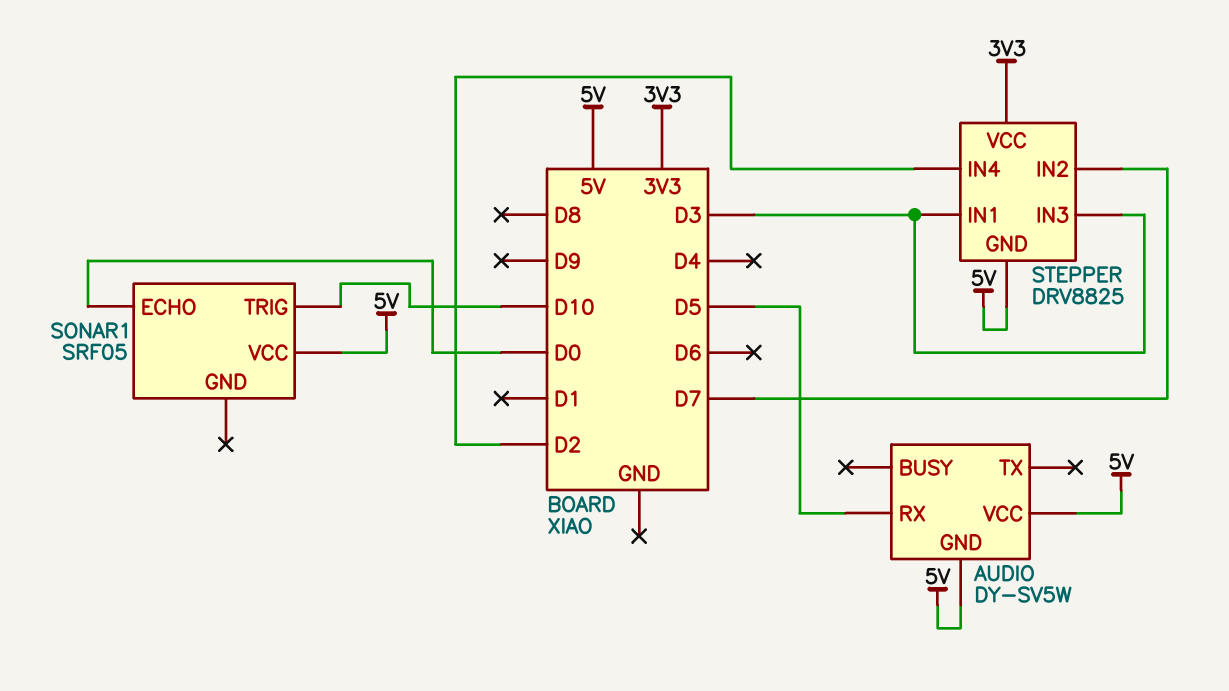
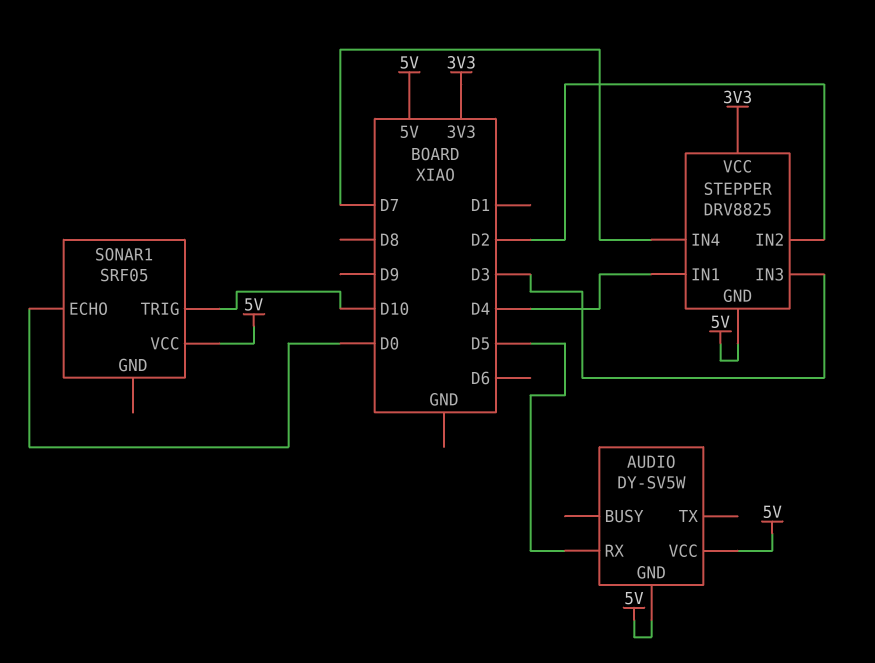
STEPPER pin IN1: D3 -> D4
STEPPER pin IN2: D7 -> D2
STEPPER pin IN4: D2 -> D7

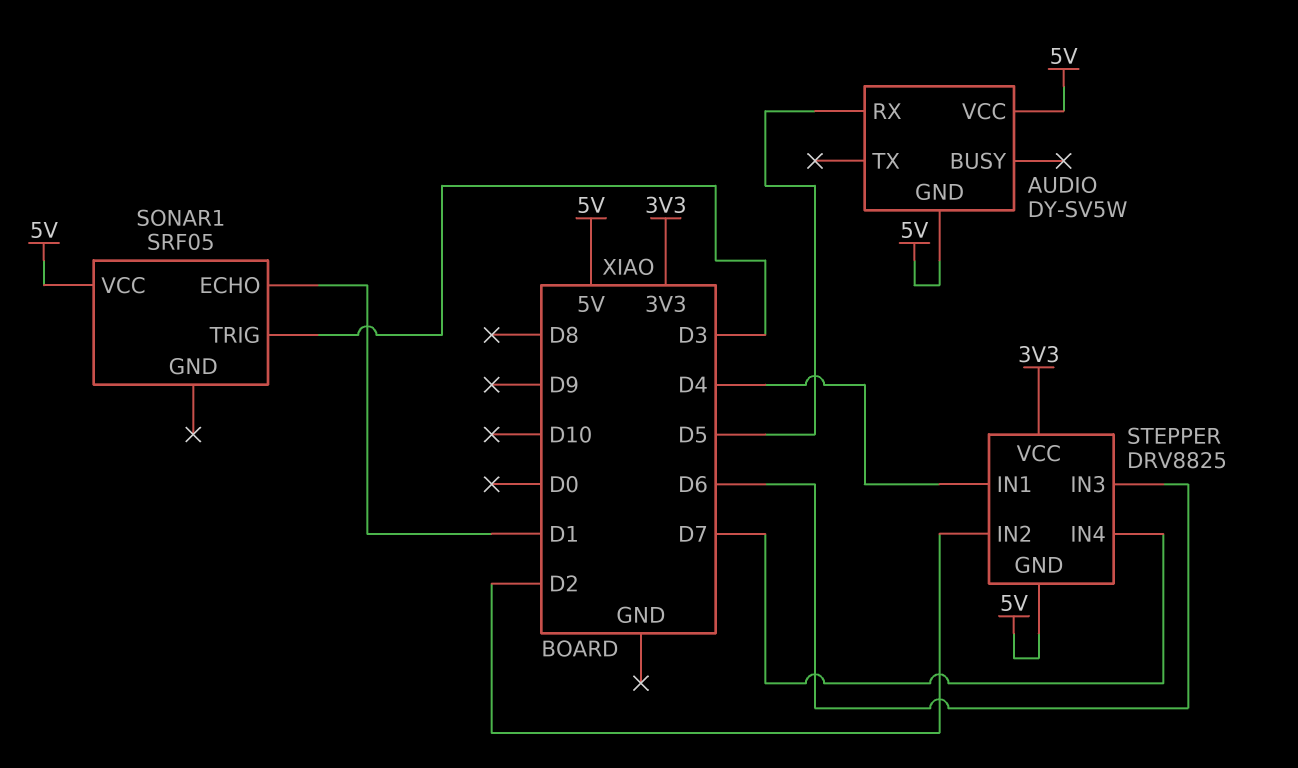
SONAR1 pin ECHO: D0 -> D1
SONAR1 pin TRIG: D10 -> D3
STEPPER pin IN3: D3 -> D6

= = = =

*TASK DIRECTIONS*:
The records above need to be restated word for word, with the pictures left out.

*COMPLETED TASK*:
STEPPER pin IN1: D3 -> D4
STEPPER pin IN2: D7 -> D2
STEPPER pin IN4: D2 -> D7

SONAR1 pin ECHO: D0 -> D1
SONAR1 pin TRIG: D10 -> D3
STEPPER pin IN3: D3 -> D6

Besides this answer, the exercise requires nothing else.